DATA FOR REVIEW:
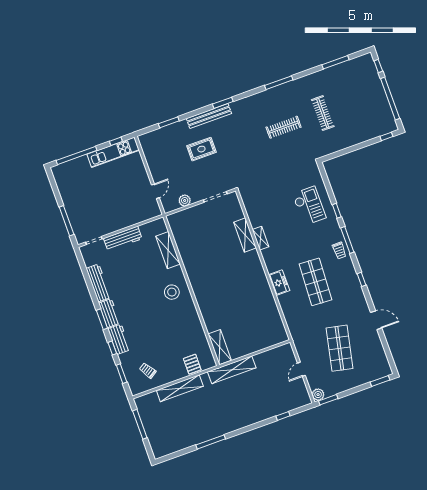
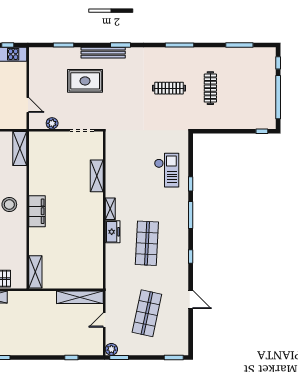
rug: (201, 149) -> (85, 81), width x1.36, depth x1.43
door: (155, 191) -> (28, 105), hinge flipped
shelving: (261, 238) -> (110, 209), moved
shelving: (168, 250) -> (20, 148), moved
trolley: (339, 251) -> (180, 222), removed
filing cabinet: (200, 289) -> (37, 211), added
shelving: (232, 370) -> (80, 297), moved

---

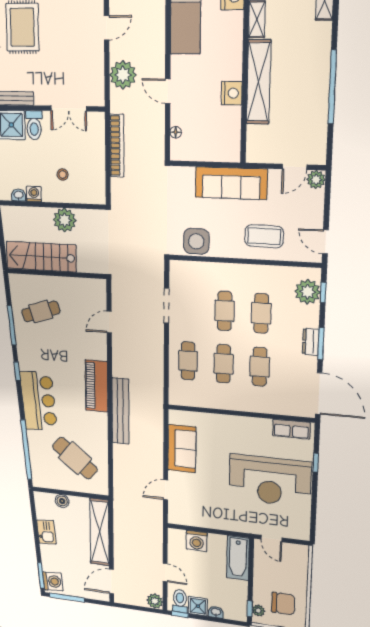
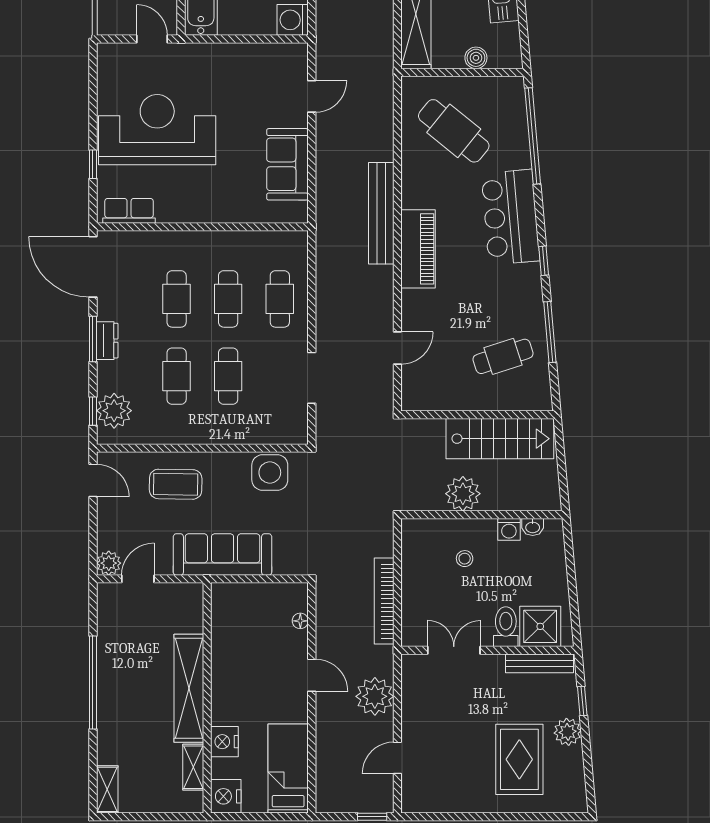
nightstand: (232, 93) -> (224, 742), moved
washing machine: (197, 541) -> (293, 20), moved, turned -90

DIRECTIONS:
Within the data above, find the lines that contain the word "shelving" and copy each of them.

WRITTEN ANSWER:
shelving: (261, 238) -> (110, 209), moved
shelving: (168, 250) -> (20, 148), moved
shelving: (232, 370) -> (80, 297), moved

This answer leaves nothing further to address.